**PROBLEM TO WORK ON**
Your task is to return all the entries below exactly, with every picture omitted.

Extracted records
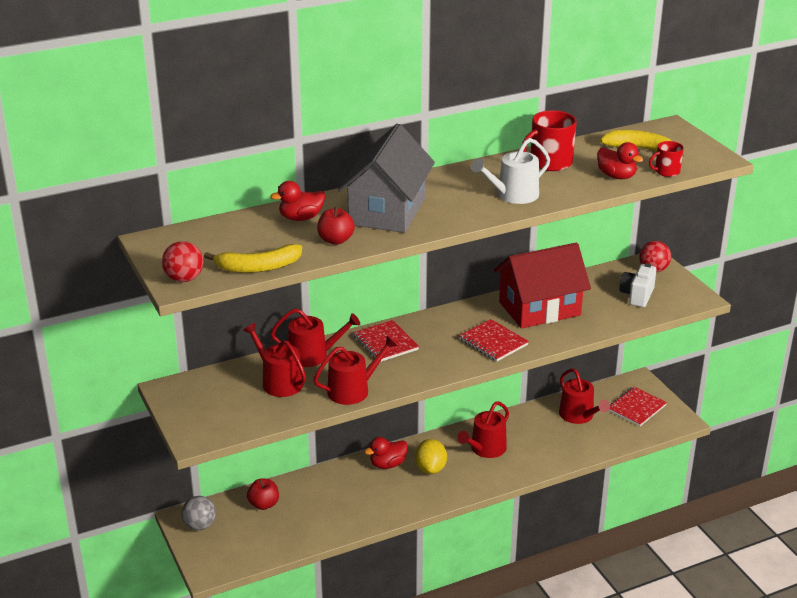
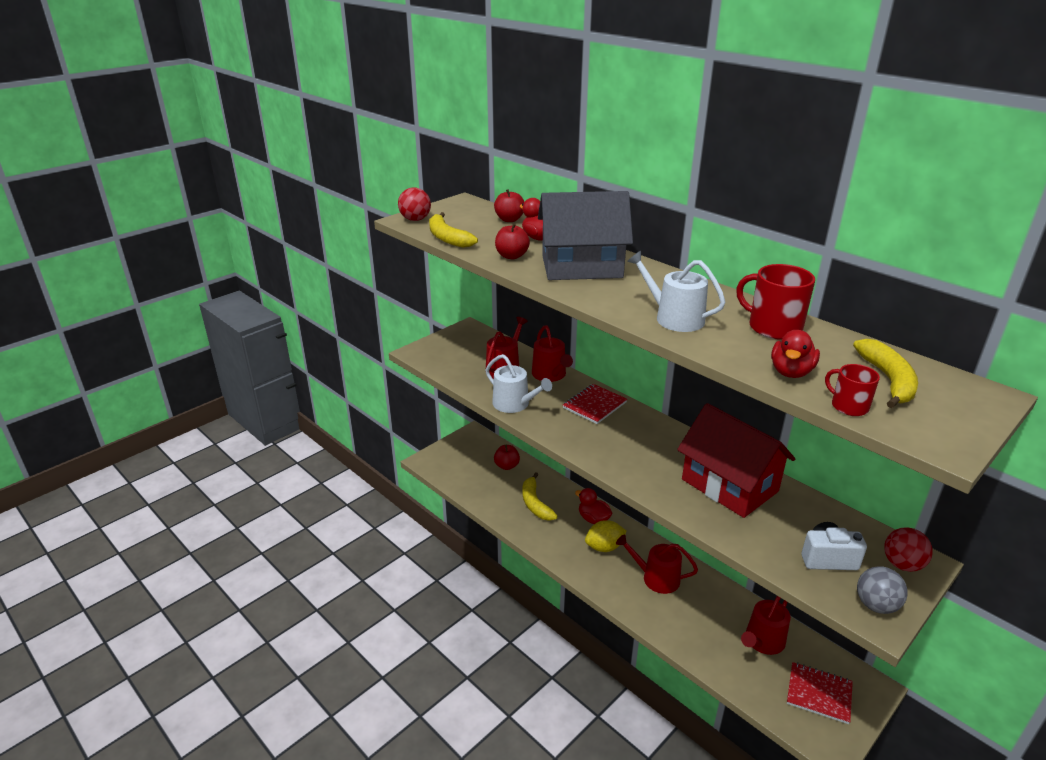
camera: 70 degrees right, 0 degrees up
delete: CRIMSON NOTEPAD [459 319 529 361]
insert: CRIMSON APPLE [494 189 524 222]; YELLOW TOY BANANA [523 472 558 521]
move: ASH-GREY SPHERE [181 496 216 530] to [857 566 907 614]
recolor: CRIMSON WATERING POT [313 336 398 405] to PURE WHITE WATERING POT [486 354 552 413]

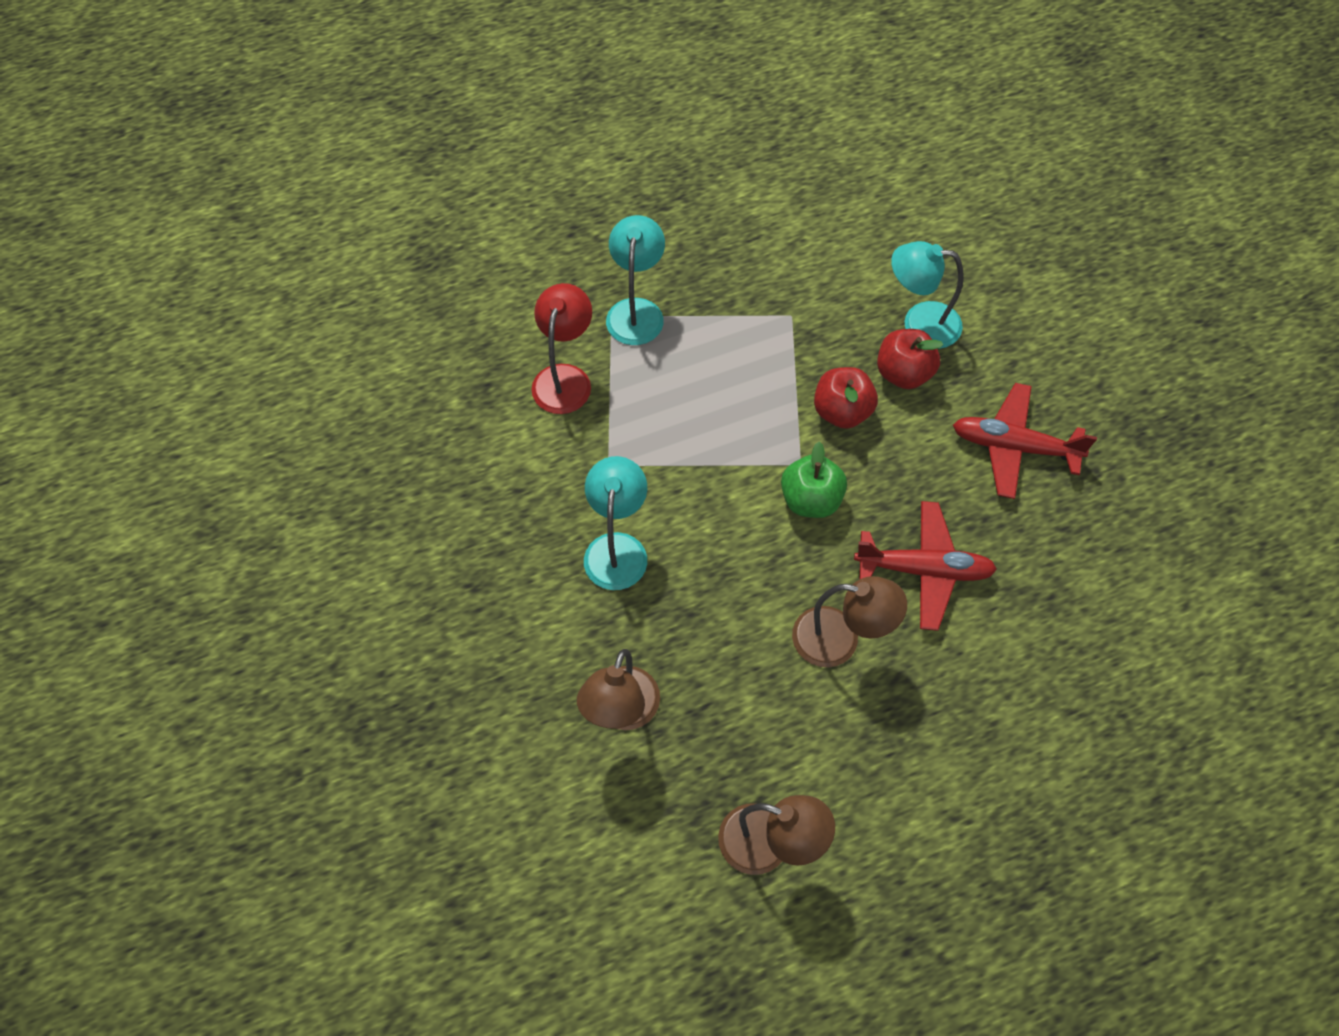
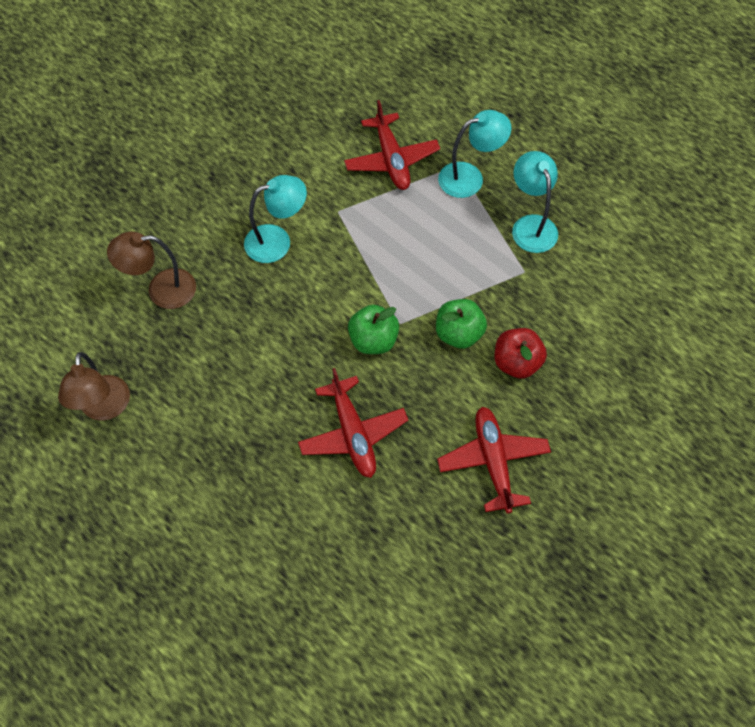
camera: 65 degrees right, 0 degrees up
delete: RUSSET LAMP [792 576 907 668]
move: TEAL LAMP [891 241 964 349] to [512 151 558 253]
replace: CRIMSON LAMP [531 283 592 414] to CRIMSON TOY PLANE [344 100 440 190]
recolor: CRIMSON APPLE [814 367 878 429] to EMERALD APPLE [436 299 487 349]

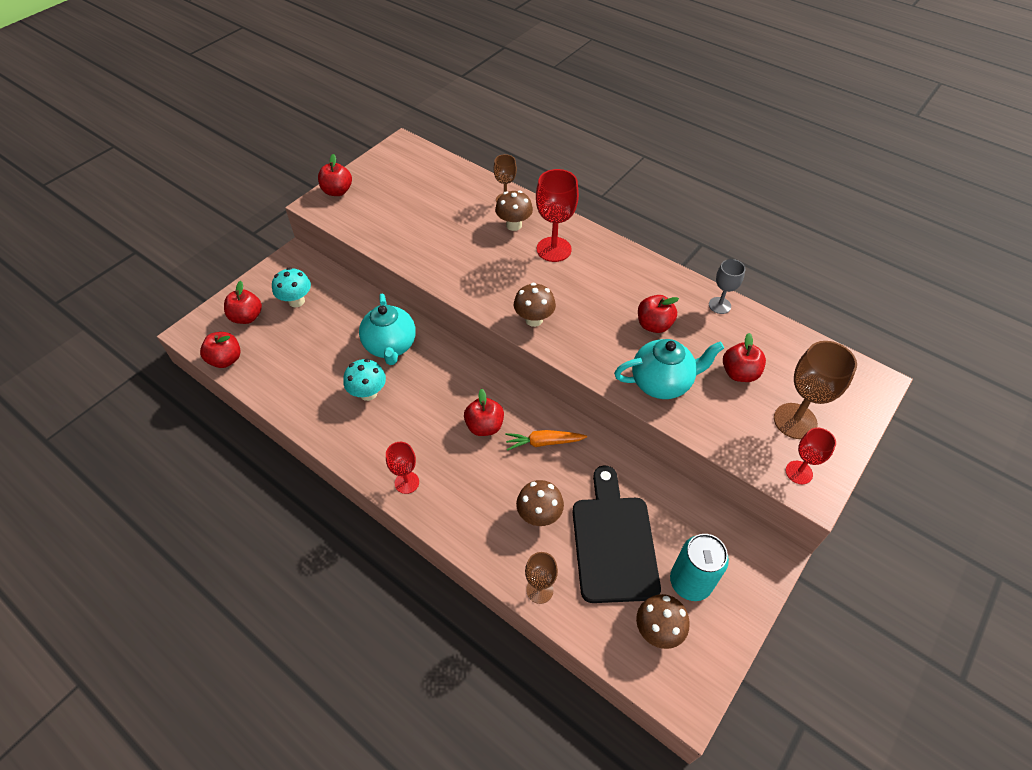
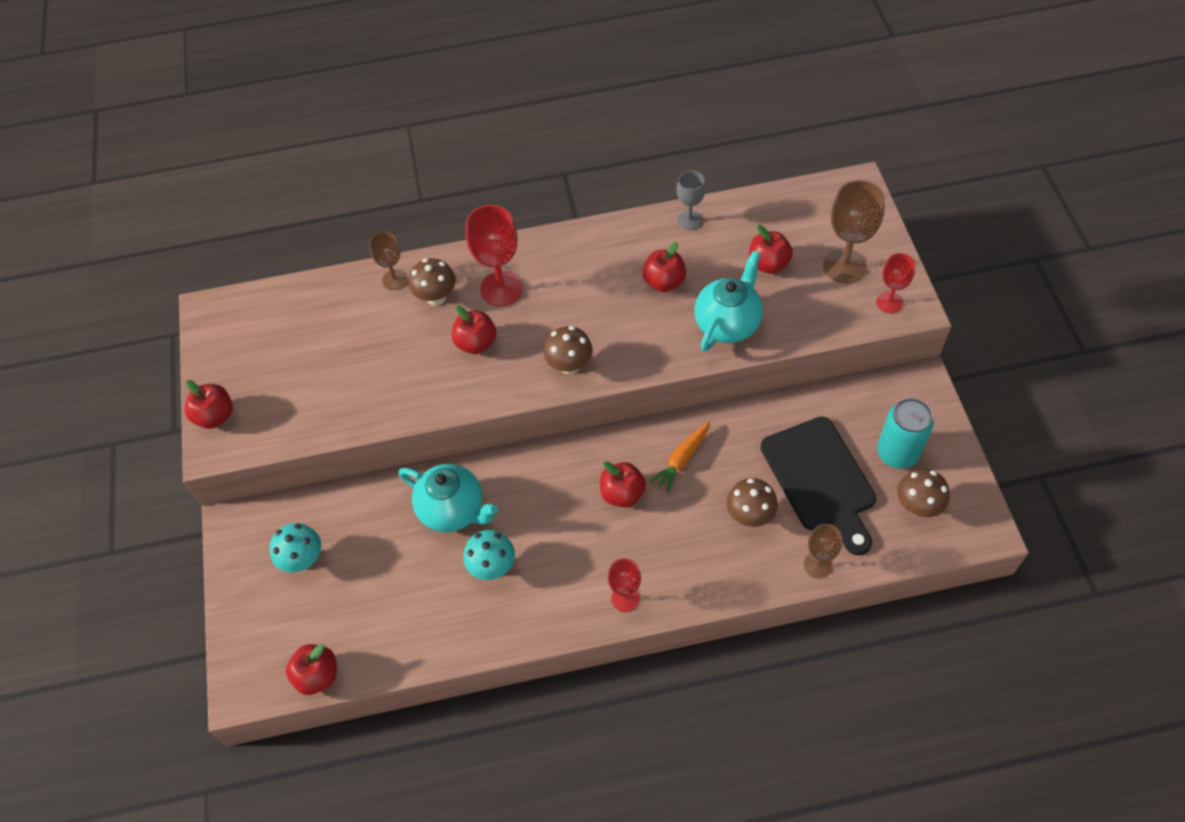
camera: 45 degrees left, 5 degrees up
move: CRIMSON APPLE [224 281 262 324] to [452 306 497 354]
rotate: EBONY CHOPPING BOARD [573 465 661 603] = [760 417 876 555] 150 degrees counterclockwise

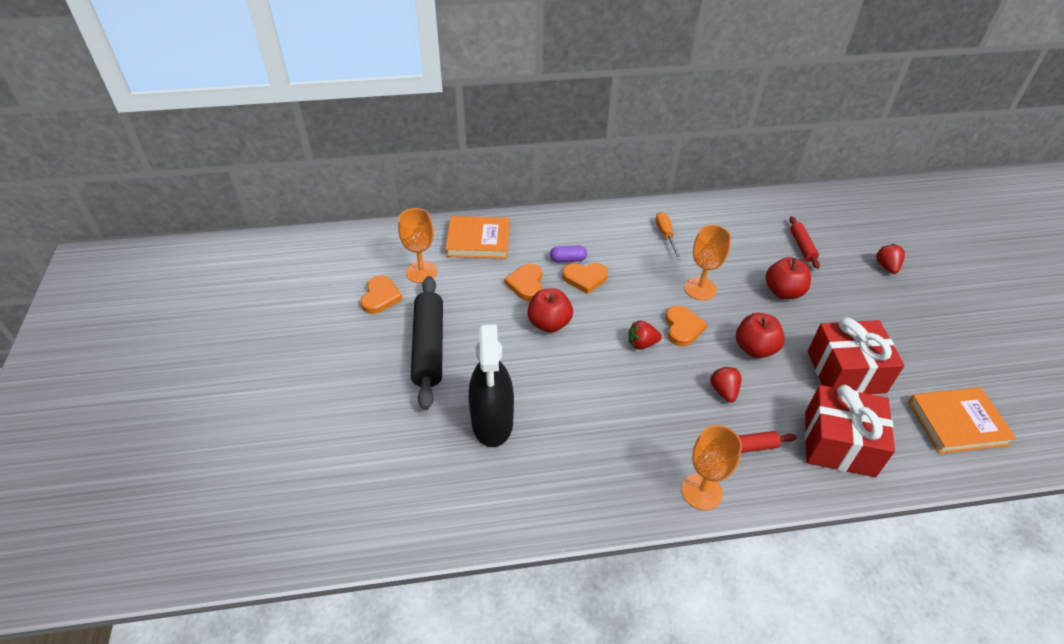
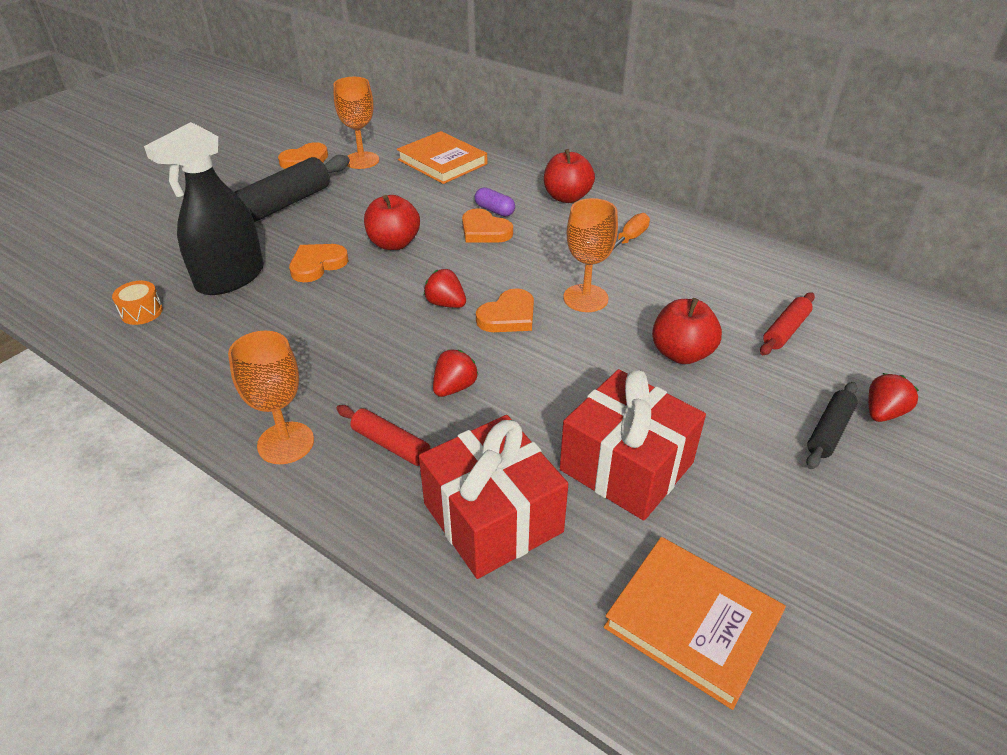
camera: 45 degrees right, 5 degrees down
insert: BRIGHT ORANGE SNARE DRUM [112 281 163 325]; EBONY PASTRY ROLLER [806 382 858 469]
move: BRIGHT ORANGE HEART [504 264 542 301] to [289 244 348 282]; CRIMSON APPLE [736 313 785 358] to [544 149 595 203]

**ANSWER AREA**
camera: 70 degrees right, 0 degrees up
delete: CRIMSON NOTEPAD [459 319 529 361]
insert: CRIMSON APPLE [494 189 524 222]; YELLOW TOY BANANA [523 472 558 521]
move: ASH-GREY SPHERE [181 496 216 530] to [857 566 907 614]
recolor: CRIMSON WATERING POT [313 336 398 405] to PURE WHITE WATERING POT [486 354 552 413]

camera: 65 degrees right, 0 degrees up
delete: RUSSET LAMP [792 576 907 668]
move: TEAL LAMP [891 241 964 349] to [512 151 558 253]
replace: CRIMSON LAMP [531 283 592 414] to CRIMSON TOY PLANE [344 100 440 190]
recolor: CRIMSON APPLE [814 367 878 429] to EMERALD APPLE [436 299 487 349]

camera: 45 degrees left, 5 degrees up
move: CRIMSON APPLE [224 281 262 324] to [452 306 497 354]
rotate: EBONY CHOPPING BOARD [573 465 661 603] = [760 417 876 555] 150 degrees counterclockwise

camera: 45 degrees right, 5 degrees down
insert: BRIGHT ORANGE SNARE DRUM [112 281 163 325]; EBONY PASTRY ROLLER [806 382 858 469]
move: BRIGHT ORANGE HEART [504 264 542 301] to [289 244 348 282]; CRIMSON APPLE [736 313 785 358] to [544 149 595 203]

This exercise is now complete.